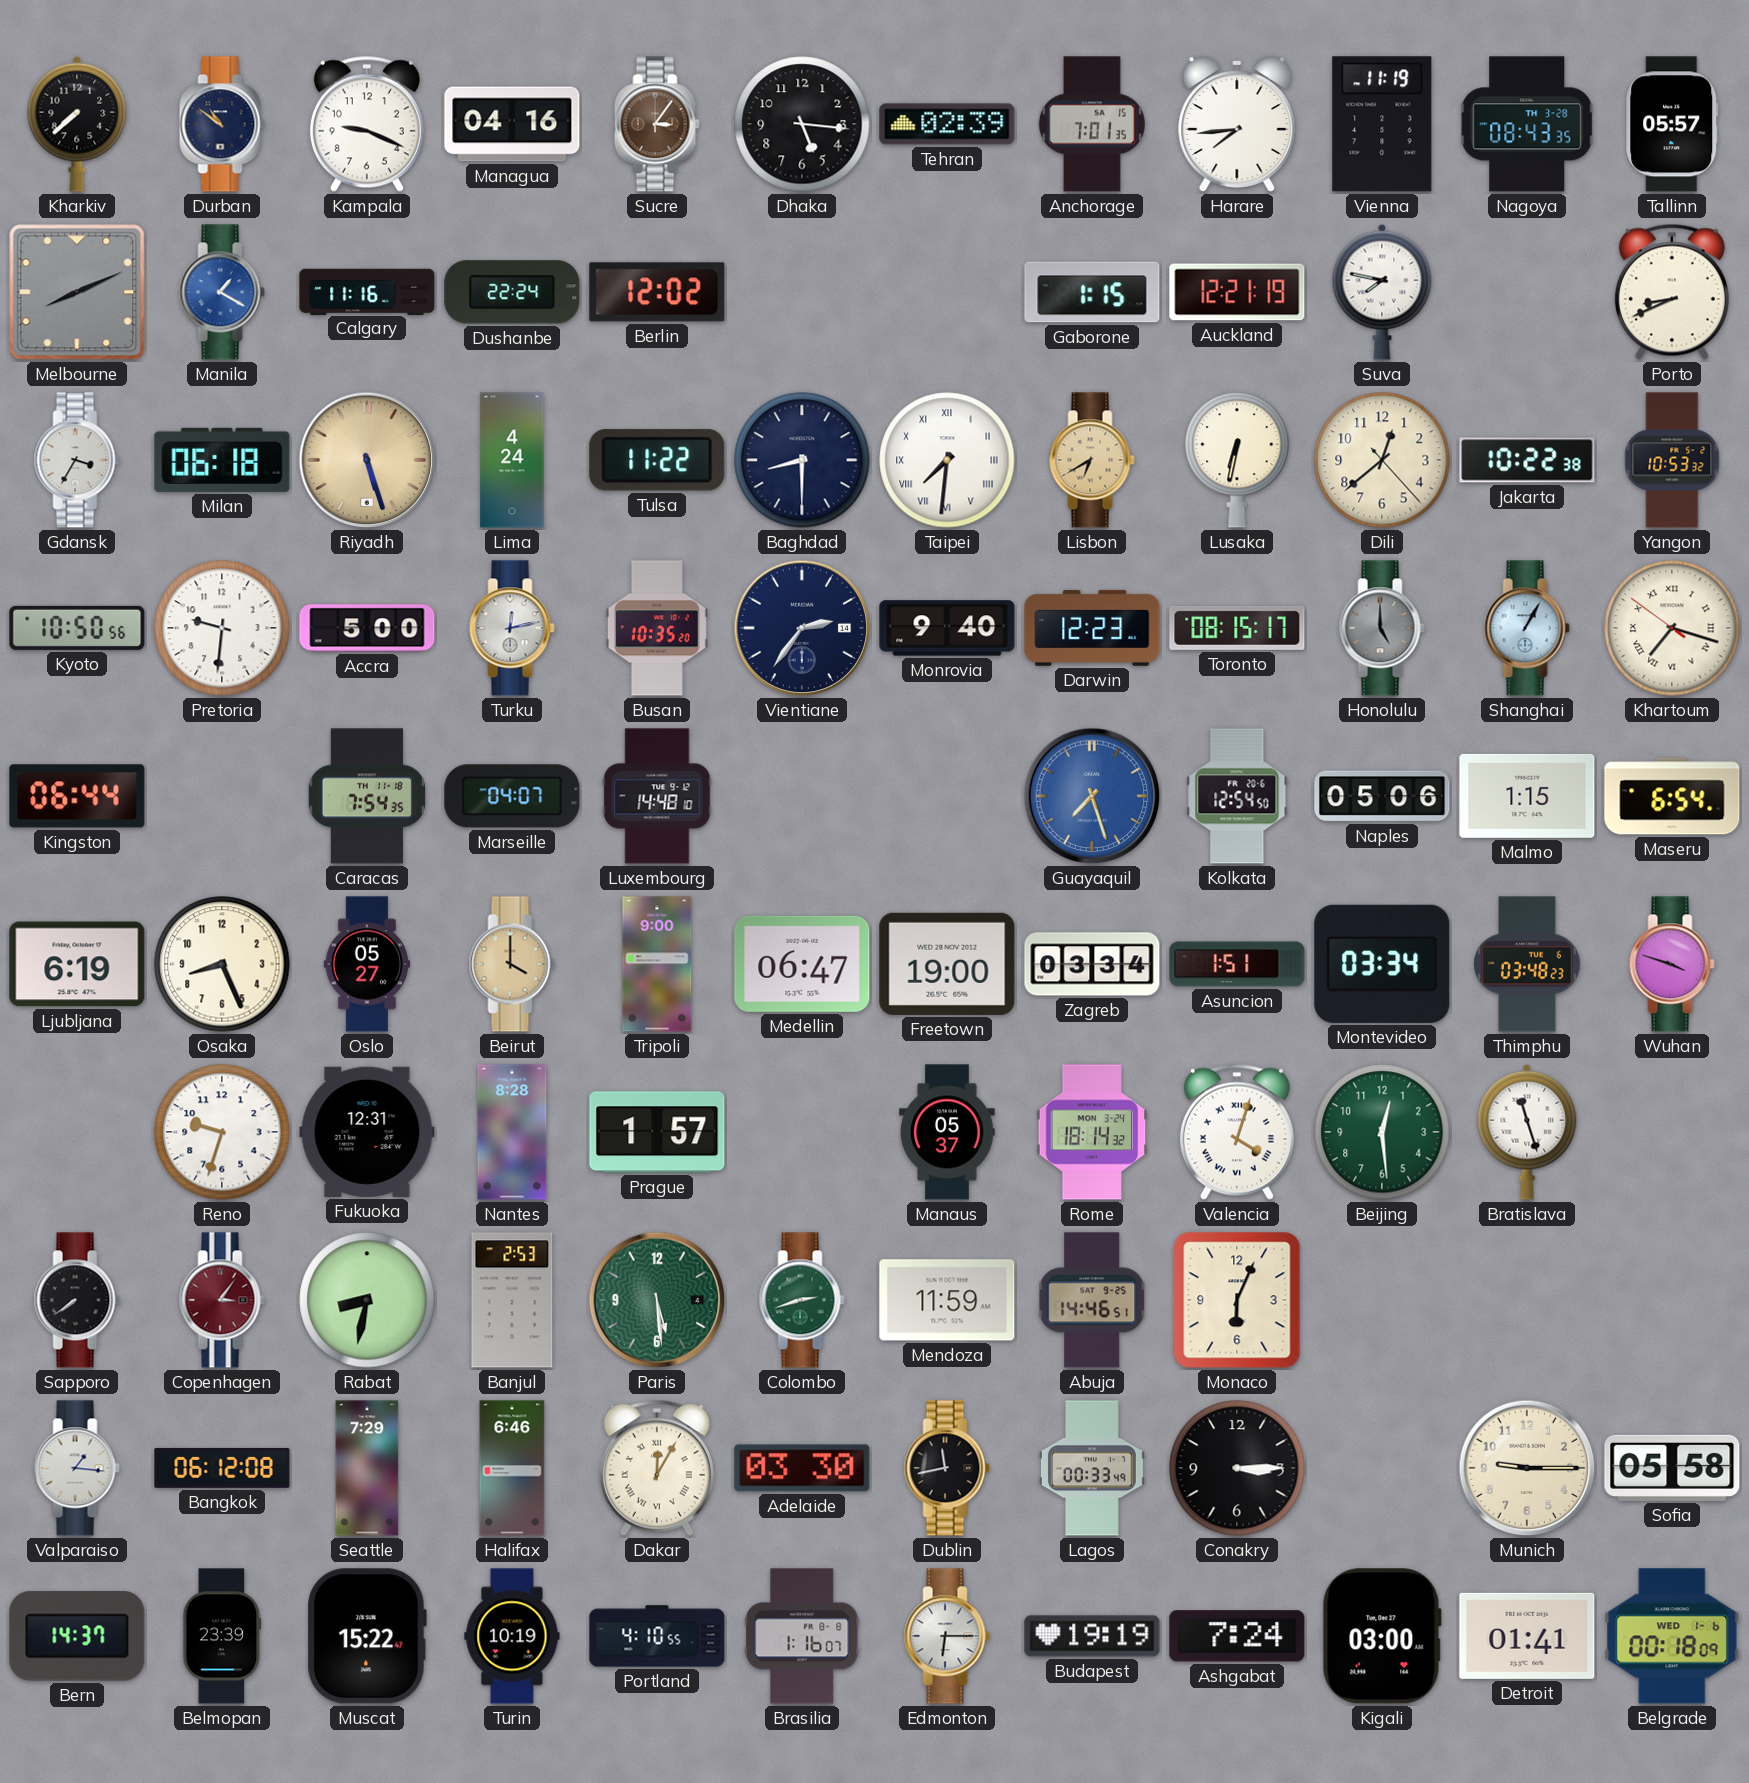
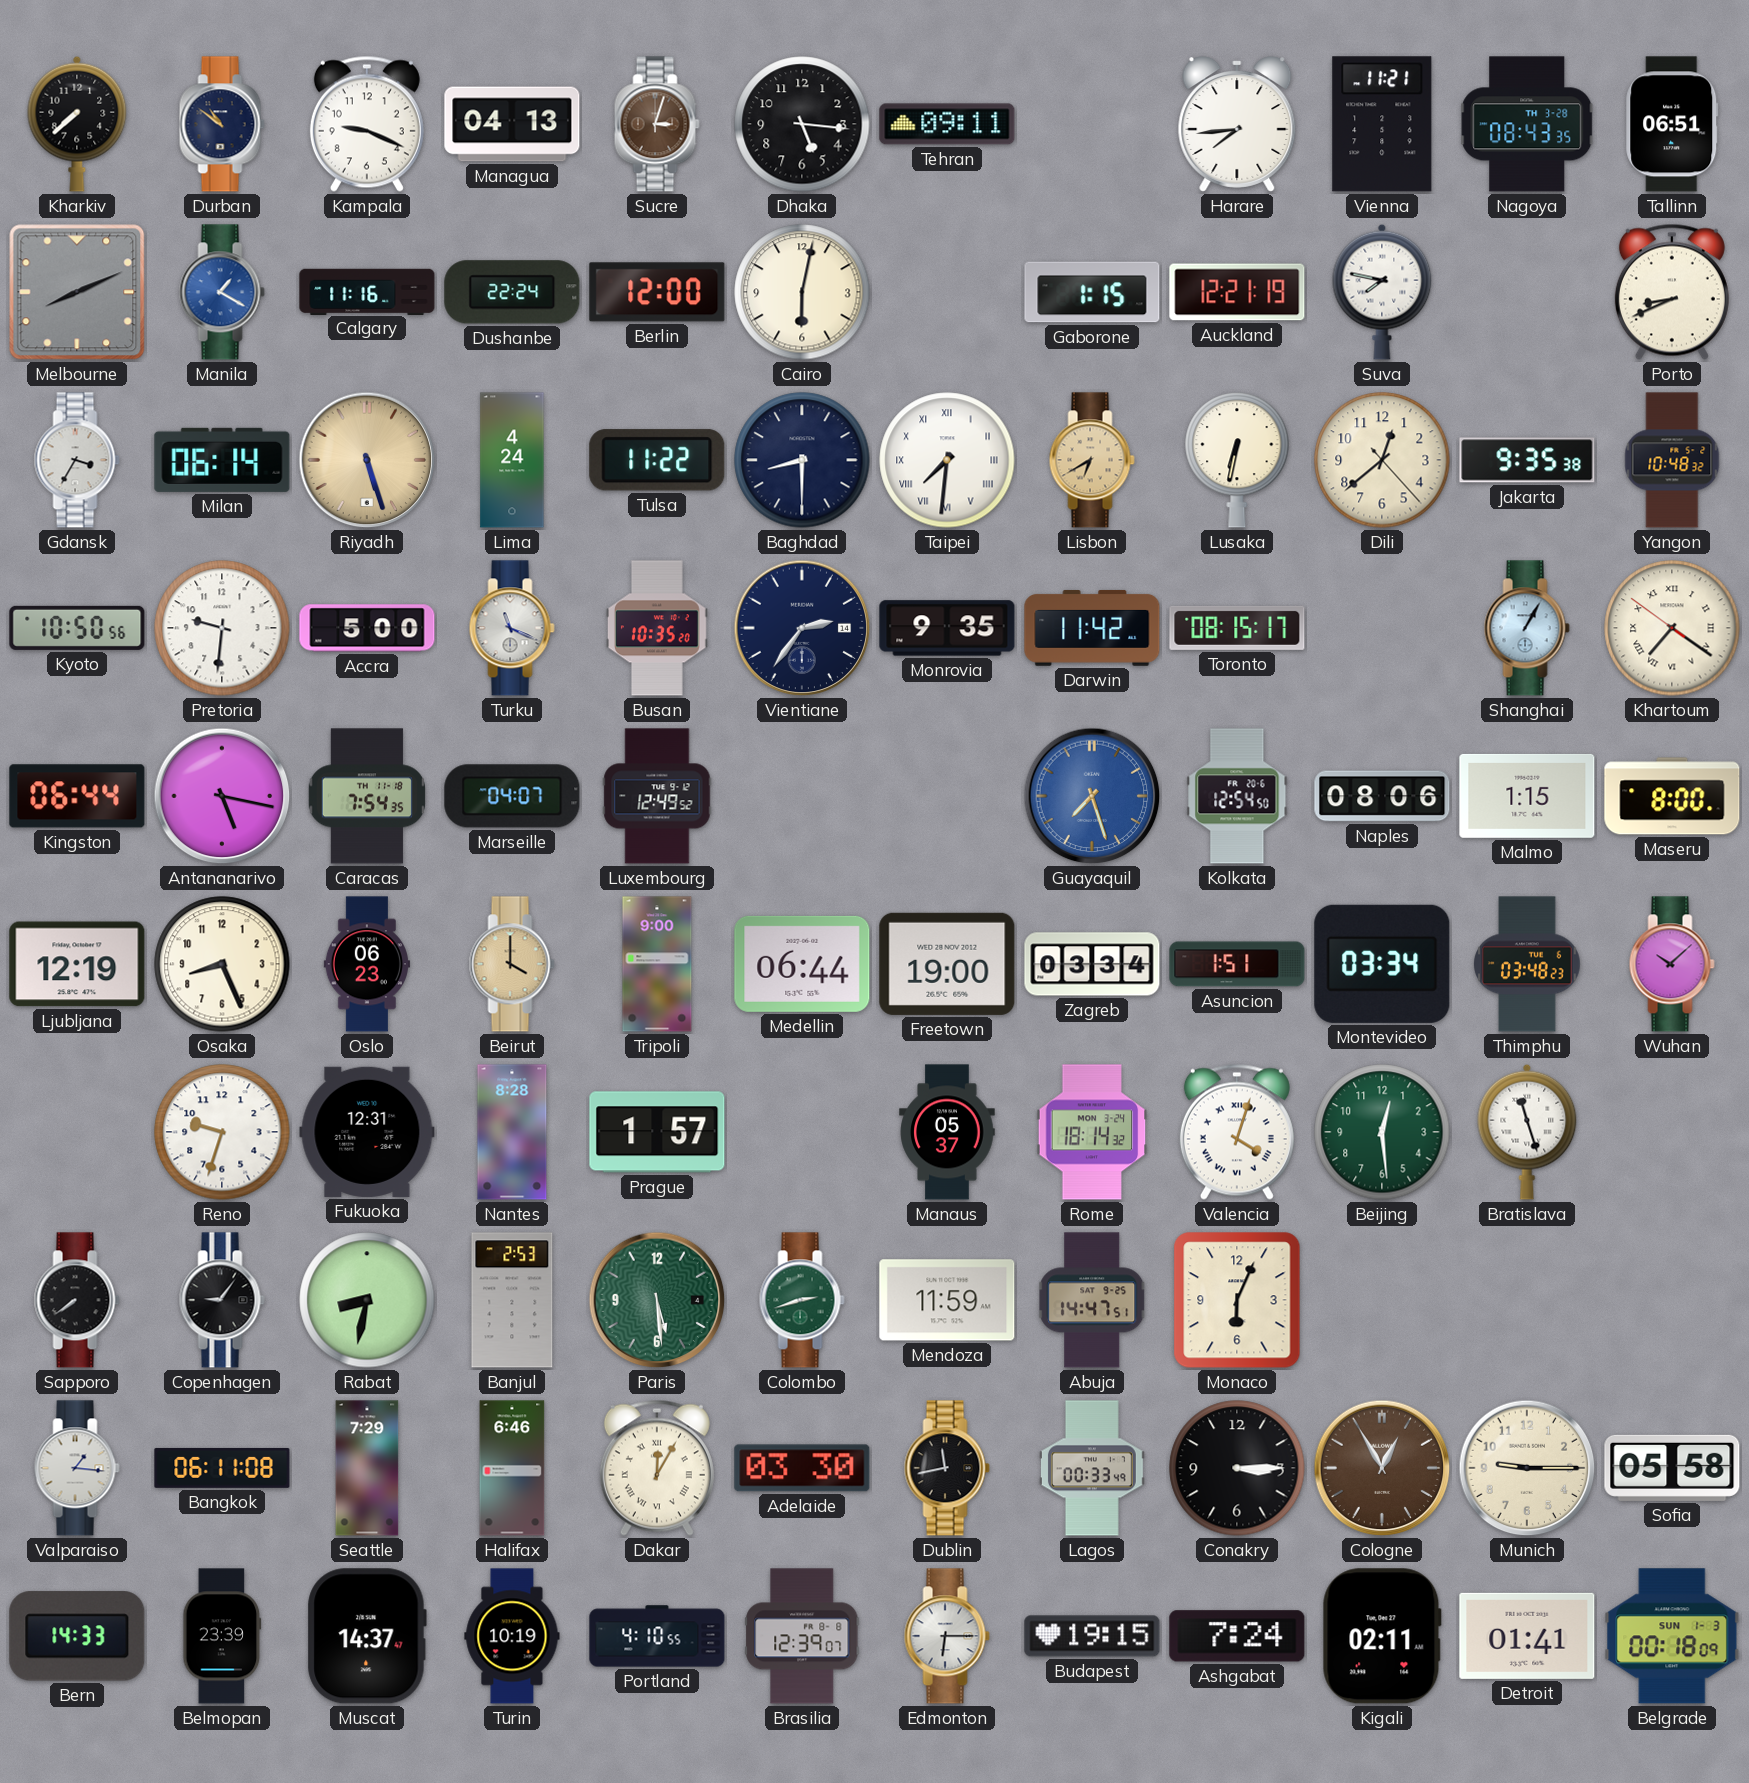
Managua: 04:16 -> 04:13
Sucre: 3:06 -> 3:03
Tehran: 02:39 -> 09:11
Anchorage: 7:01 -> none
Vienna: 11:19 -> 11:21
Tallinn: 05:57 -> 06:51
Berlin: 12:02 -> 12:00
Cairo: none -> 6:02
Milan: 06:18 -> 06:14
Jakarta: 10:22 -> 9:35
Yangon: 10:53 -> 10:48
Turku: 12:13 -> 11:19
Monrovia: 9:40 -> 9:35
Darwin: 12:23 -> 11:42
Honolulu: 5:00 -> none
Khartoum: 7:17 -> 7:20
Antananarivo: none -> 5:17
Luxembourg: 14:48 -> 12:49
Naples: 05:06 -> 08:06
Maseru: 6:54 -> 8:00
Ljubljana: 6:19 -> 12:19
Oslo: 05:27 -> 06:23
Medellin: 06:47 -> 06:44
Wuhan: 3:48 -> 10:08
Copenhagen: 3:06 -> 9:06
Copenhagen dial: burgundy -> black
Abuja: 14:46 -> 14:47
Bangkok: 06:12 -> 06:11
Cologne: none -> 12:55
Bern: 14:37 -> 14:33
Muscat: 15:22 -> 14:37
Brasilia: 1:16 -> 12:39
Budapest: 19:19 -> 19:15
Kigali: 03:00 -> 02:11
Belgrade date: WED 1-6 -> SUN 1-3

--

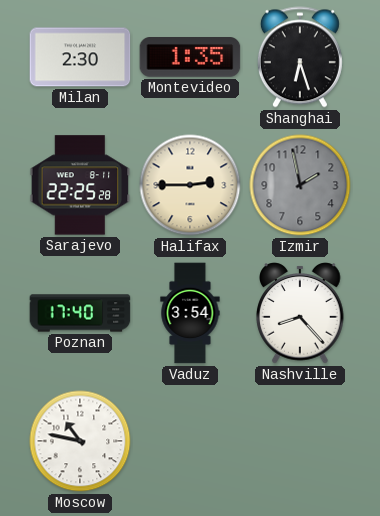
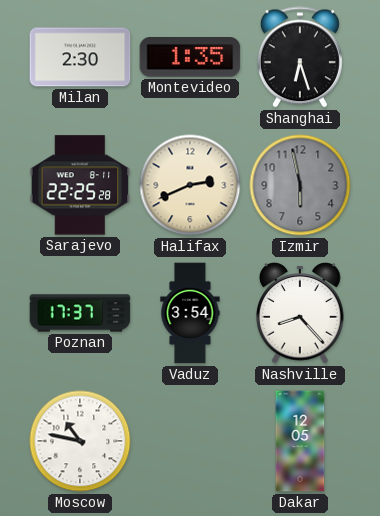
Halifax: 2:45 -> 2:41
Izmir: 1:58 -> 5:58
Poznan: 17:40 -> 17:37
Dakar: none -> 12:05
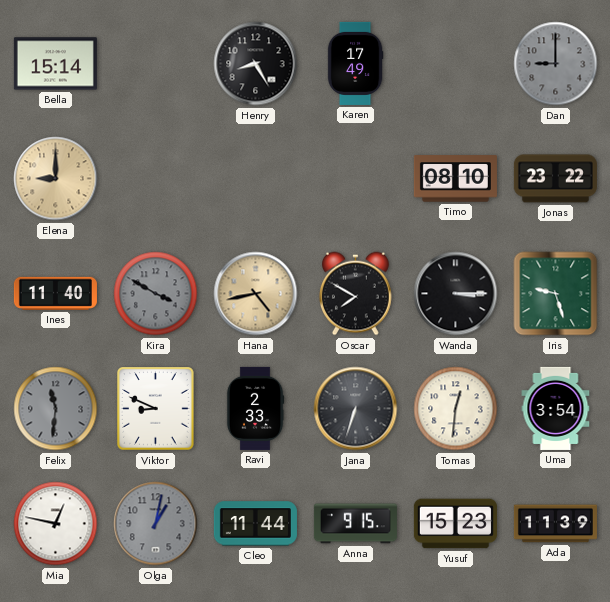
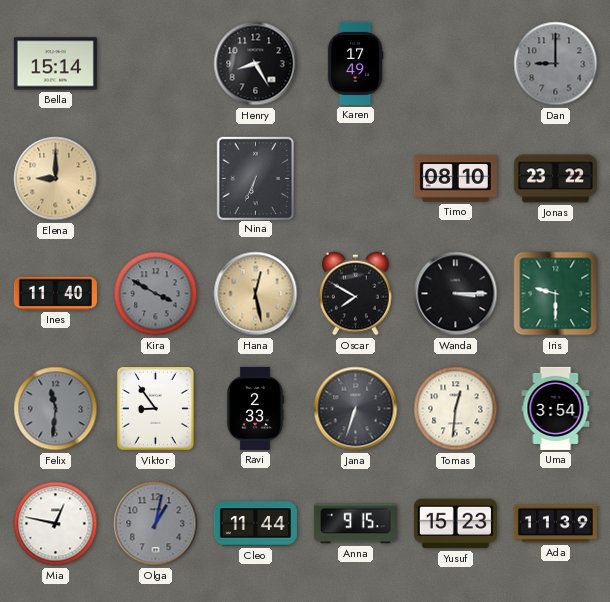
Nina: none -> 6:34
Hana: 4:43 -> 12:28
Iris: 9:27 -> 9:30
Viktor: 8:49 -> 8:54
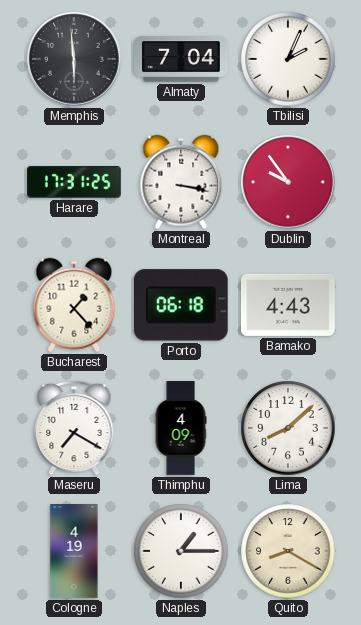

_WHAT NEEDS TO BE DONE_: Repeat the lines of the material above word for word, starting at the line that contains "Managua: 04:16 -> 04:13" and ending at the line that contains "Copenhagen dial: burgundy -> black", with both of those lines included.

_RESPONSE FOR THIS EXERCISE_:
Managua: 04:16 -> 04:13
Sucre: 3:06 -> 3:03
Tehran: 02:39 -> 09:11
Anchorage: 7:01 -> none
Vienna: 11:19 -> 11:21
Tallinn: 05:57 -> 06:51
Berlin: 12:02 -> 12:00
Cairo: none -> 6:02
Milan: 06:18 -> 06:14
Jakarta: 10:22 -> 9:35
Yangon: 10:53 -> 10:48
Turku: 12:13 -> 11:19
Monrovia: 9:40 -> 9:35
Darwin: 12:23 -> 11:42
Honolulu: 5:00 -> none
Khartoum: 7:17 -> 7:20
Antananarivo: none -> 5:17
Luxembourg: 14:48 -> 12:49
Naples: 05:06 -> 08:06
Maseru: 6:54 -> 8:00
Ljubljana: 6:19 -> 12:19
Oslo: 05:27 -> 06:23
Medellin: 06:47 -> 06:44
Wuhan: 3:48 -> 10:08
Copenhagen: 3:06 -> 9:06
Copenhagen dial: burgundy -> black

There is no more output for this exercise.